* **TASK REQUIREMENTS**: Using the data beneath, show every line that includes the word "toothbrush".

* **STUDY MATERIAL**:
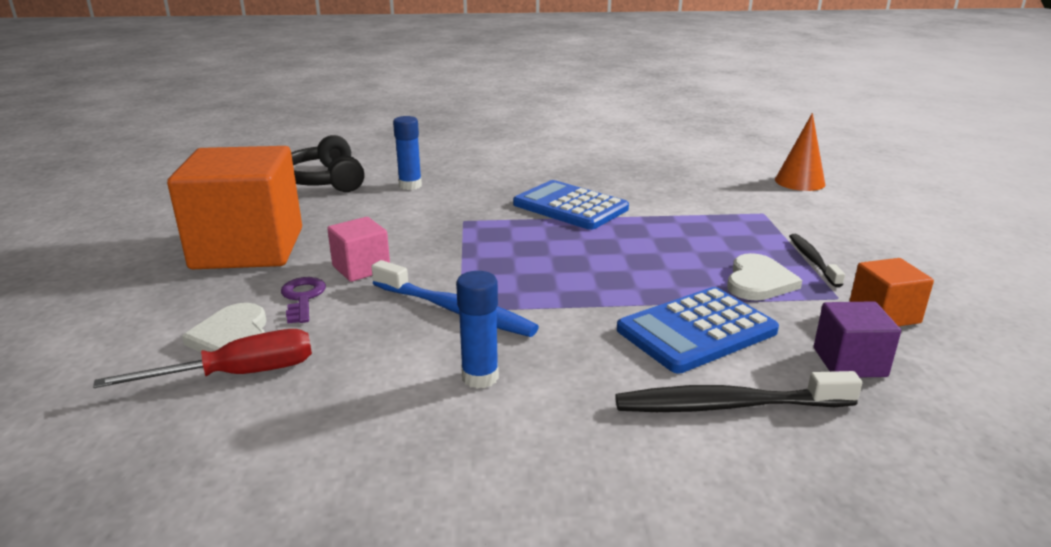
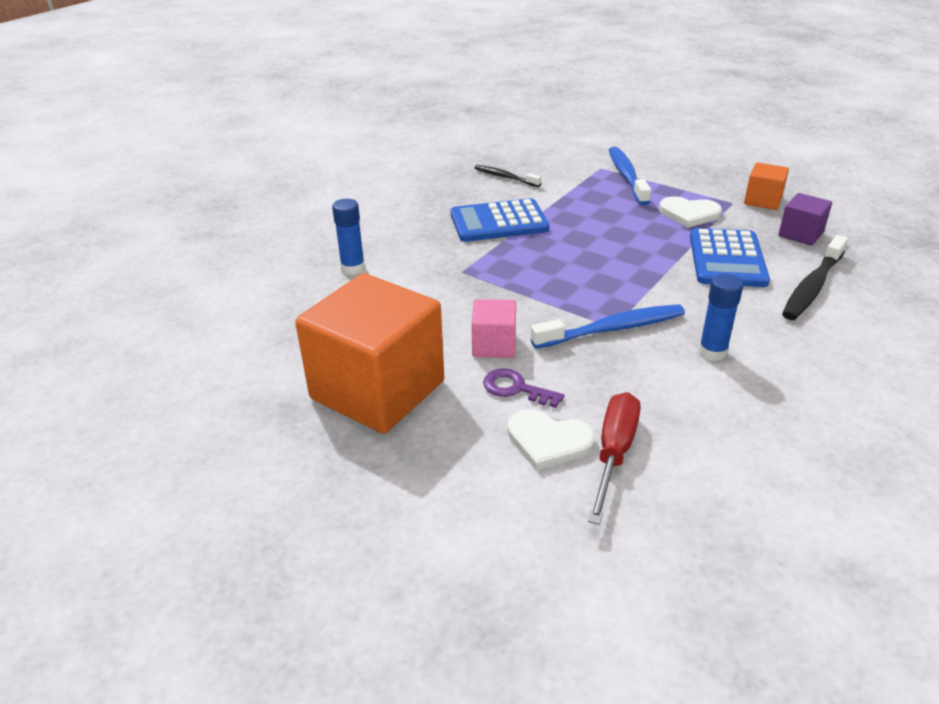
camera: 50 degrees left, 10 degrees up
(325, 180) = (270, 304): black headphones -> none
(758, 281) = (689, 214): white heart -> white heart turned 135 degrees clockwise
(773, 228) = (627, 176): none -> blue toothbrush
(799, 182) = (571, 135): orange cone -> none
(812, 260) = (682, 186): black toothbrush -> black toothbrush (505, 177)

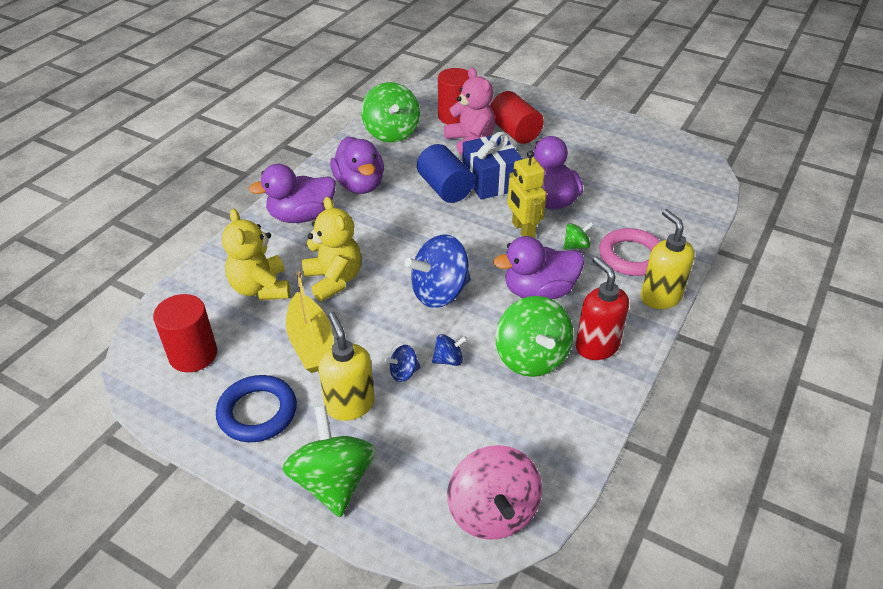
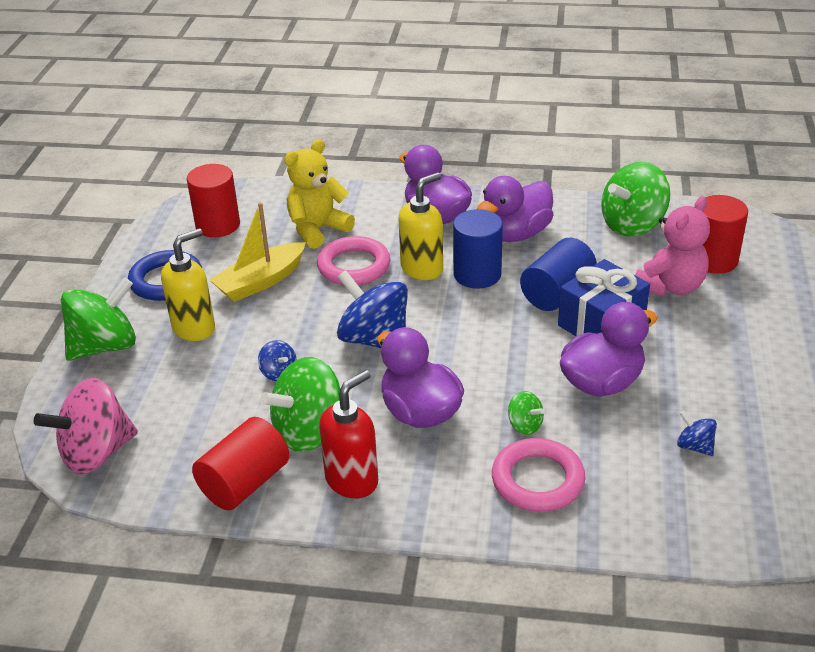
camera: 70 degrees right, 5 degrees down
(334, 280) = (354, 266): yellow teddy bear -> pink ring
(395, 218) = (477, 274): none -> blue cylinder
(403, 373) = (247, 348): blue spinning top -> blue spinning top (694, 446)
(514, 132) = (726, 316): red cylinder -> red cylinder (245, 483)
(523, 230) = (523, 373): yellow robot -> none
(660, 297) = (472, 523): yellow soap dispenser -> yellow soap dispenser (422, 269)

* **PROBLEM SOLUTION**:
(773, 228) = (627, 176): none -> blue toothbrush
(812, 260) = (682, 186): black toothbrush -> black toothbrush (505, 177)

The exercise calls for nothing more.